Required work:
Only the lines from the one containing "R12: 2k (N9, N15) -> 4.7k (N9, N15)" through the one containing "D4: LED yellow" should be printed, exactly as they appear below, with both ends included.

Top of Records shown

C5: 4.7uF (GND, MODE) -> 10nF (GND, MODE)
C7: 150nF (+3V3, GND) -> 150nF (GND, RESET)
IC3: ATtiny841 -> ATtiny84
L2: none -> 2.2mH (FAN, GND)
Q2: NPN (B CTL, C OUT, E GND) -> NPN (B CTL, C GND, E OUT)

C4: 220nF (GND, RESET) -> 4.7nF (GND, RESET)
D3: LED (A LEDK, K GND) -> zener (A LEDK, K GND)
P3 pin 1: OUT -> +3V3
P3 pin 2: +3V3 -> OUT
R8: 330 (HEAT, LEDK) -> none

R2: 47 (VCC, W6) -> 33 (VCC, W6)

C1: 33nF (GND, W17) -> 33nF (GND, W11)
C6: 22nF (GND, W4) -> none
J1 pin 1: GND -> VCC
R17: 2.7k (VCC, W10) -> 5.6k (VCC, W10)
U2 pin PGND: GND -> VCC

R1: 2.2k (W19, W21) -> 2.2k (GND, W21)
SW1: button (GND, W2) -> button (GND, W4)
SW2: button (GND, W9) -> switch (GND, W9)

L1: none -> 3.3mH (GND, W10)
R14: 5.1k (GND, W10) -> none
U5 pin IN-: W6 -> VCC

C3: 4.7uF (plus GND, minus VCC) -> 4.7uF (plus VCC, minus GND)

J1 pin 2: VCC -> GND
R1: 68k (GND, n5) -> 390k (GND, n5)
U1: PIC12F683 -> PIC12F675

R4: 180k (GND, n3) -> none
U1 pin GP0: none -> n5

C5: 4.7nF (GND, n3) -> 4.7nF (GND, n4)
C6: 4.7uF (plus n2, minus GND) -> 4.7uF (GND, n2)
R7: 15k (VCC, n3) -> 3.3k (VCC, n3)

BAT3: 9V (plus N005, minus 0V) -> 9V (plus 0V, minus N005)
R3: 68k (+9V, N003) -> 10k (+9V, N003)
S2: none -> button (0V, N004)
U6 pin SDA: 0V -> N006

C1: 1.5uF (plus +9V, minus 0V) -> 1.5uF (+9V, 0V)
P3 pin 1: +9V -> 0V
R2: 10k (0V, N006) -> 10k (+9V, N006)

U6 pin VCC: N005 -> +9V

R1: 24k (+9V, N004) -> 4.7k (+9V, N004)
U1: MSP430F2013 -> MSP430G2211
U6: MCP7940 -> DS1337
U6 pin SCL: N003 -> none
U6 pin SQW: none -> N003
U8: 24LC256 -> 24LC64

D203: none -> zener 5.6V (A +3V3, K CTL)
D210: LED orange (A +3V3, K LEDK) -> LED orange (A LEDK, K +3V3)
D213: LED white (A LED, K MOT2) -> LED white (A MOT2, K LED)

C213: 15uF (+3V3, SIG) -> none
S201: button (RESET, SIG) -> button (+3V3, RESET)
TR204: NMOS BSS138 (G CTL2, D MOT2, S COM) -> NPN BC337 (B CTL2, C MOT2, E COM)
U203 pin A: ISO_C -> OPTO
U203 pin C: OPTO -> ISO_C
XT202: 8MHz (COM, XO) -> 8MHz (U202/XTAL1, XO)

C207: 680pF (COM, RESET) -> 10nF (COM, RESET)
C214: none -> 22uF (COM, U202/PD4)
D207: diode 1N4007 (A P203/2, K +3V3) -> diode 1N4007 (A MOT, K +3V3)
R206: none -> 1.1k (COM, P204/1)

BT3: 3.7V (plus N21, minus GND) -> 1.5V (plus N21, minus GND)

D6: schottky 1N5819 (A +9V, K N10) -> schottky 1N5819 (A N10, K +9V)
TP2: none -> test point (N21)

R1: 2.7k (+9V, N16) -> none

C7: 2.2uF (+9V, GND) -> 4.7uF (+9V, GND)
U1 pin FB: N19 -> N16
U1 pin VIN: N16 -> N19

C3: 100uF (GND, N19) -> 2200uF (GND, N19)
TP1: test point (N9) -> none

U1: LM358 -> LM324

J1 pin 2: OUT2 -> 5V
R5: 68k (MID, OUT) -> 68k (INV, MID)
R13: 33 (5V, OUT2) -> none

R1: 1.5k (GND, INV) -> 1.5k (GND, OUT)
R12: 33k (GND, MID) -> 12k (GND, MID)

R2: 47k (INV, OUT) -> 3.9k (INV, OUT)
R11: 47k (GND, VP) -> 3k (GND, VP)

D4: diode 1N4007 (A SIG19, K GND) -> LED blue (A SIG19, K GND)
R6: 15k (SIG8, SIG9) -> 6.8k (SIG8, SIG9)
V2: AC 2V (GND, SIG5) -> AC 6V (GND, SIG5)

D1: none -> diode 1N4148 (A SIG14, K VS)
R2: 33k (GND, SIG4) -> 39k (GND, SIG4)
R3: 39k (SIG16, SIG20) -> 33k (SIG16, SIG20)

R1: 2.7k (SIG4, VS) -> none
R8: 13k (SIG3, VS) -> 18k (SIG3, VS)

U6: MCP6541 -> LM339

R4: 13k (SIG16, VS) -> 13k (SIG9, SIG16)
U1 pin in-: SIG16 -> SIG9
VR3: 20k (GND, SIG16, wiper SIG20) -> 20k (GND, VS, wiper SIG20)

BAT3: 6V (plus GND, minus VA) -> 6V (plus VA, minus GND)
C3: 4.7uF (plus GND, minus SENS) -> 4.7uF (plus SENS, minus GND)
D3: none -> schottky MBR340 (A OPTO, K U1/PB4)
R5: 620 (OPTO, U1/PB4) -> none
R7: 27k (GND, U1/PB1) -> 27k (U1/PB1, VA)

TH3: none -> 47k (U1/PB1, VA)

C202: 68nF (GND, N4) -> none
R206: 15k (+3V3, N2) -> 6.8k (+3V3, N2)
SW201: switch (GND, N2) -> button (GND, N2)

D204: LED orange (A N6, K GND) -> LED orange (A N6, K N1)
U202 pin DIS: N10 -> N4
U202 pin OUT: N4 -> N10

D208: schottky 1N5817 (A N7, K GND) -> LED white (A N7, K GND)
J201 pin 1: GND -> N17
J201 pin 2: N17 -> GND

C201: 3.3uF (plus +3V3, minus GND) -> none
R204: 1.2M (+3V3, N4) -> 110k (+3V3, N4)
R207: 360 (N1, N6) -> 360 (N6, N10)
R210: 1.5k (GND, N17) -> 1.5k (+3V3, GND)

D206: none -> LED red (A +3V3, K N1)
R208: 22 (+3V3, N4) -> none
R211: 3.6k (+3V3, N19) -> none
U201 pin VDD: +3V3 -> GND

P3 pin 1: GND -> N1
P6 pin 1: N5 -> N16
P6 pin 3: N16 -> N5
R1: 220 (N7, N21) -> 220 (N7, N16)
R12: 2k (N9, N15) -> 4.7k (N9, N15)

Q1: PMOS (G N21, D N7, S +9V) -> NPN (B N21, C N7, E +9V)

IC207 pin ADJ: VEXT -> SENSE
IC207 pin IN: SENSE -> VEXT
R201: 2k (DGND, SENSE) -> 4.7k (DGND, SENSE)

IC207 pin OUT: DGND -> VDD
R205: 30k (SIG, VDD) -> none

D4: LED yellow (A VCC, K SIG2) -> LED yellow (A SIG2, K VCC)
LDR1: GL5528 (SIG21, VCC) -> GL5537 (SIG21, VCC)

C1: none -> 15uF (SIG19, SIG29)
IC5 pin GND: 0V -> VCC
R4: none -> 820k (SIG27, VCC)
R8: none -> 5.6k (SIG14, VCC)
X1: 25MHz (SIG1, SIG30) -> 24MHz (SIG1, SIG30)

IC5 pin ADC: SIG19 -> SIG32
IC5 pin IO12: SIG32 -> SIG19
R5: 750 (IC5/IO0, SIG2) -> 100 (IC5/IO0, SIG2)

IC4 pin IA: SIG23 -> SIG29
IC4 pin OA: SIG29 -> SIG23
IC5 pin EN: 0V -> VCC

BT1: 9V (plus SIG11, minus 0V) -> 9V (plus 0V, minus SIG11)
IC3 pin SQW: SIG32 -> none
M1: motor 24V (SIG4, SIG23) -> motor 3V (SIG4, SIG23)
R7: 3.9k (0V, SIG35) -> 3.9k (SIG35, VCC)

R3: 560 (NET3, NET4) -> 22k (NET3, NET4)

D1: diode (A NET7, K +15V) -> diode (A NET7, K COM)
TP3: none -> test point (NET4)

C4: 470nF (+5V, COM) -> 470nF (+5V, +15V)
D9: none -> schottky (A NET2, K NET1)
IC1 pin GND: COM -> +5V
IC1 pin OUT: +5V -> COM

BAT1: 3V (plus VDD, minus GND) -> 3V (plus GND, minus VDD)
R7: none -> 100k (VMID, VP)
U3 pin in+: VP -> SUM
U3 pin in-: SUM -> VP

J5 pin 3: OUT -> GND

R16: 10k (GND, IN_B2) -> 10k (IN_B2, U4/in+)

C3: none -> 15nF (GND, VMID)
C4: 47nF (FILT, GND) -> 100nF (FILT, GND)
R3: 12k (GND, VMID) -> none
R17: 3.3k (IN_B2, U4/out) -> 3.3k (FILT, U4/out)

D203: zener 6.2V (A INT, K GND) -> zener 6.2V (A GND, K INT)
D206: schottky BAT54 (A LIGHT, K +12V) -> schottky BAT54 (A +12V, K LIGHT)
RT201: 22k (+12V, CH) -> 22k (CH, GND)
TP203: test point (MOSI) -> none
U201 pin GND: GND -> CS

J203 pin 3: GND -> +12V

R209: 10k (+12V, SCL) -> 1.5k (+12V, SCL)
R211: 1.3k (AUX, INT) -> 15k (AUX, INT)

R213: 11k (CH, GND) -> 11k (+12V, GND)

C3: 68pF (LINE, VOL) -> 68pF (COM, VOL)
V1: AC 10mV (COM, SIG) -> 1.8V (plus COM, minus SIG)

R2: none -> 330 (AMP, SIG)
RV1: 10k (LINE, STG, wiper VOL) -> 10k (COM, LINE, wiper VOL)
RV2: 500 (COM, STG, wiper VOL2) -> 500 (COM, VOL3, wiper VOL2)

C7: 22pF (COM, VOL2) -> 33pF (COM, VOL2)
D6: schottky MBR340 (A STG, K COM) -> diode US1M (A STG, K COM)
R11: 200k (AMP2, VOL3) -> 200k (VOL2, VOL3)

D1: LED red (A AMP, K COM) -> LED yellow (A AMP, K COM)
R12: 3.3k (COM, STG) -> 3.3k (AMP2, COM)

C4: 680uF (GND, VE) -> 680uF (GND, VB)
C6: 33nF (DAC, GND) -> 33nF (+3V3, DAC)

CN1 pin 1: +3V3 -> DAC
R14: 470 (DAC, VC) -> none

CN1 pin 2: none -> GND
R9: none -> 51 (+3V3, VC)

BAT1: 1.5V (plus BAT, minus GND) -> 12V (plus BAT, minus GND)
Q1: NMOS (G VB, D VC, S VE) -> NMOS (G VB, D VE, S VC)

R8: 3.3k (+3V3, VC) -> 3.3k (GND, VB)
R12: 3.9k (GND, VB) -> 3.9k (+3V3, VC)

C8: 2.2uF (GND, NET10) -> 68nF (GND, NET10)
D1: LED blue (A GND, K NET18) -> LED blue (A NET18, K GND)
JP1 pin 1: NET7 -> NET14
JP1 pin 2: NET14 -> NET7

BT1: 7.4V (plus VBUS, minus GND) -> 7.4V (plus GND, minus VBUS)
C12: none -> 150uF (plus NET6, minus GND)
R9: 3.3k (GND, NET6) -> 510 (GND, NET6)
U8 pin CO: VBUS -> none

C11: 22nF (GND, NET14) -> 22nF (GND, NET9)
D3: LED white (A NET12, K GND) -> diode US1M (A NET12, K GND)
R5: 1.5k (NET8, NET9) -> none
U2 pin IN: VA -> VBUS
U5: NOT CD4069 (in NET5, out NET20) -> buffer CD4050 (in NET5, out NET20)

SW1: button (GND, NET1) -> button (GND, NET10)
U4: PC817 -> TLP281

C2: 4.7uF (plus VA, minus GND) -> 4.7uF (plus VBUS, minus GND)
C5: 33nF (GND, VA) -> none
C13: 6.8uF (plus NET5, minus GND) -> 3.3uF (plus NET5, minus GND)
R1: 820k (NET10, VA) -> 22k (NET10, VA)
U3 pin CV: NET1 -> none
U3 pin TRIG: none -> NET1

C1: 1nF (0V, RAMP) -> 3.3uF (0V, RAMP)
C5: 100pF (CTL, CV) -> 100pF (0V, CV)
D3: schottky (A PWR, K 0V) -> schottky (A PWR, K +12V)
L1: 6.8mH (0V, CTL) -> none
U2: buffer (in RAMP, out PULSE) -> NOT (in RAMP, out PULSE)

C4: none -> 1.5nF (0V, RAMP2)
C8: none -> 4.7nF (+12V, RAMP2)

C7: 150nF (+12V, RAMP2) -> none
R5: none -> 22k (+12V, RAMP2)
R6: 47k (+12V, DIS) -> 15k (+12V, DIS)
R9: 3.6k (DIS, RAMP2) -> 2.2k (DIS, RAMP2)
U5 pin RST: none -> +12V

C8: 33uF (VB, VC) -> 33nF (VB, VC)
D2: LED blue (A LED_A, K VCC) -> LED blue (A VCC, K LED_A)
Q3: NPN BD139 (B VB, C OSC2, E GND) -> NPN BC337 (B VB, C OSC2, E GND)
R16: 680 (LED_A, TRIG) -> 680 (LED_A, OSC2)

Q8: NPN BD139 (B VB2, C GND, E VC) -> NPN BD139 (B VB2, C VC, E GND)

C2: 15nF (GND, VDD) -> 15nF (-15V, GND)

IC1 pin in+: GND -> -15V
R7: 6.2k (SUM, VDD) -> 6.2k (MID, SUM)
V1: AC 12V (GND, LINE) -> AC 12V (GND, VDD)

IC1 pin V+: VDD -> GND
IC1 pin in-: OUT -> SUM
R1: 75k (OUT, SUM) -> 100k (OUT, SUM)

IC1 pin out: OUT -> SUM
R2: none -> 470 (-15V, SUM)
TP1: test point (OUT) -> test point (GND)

Bottom of Records shown

Exercise solution:
R12: 2k (N9, N15) -> 4.7k (N9, N15)

Q1: PMOS (G N21, D N7, S +9V) -> NPN (B N21, C N7, E +9V)

IC207 pin ADJ: VEXT -> SENSE
IC207 pin IN: SENSE -> VEXT
R201: 2k (DGND, SENSE) -> 4.7k (DGND, SENSE)

IC207 pin OUT: DGND -> VDD
R205: 30k (SIG, VDD) -> none

D4: LED yellow (A VCC, K SIG2) -> LED yellow (A SIG2, K VCC)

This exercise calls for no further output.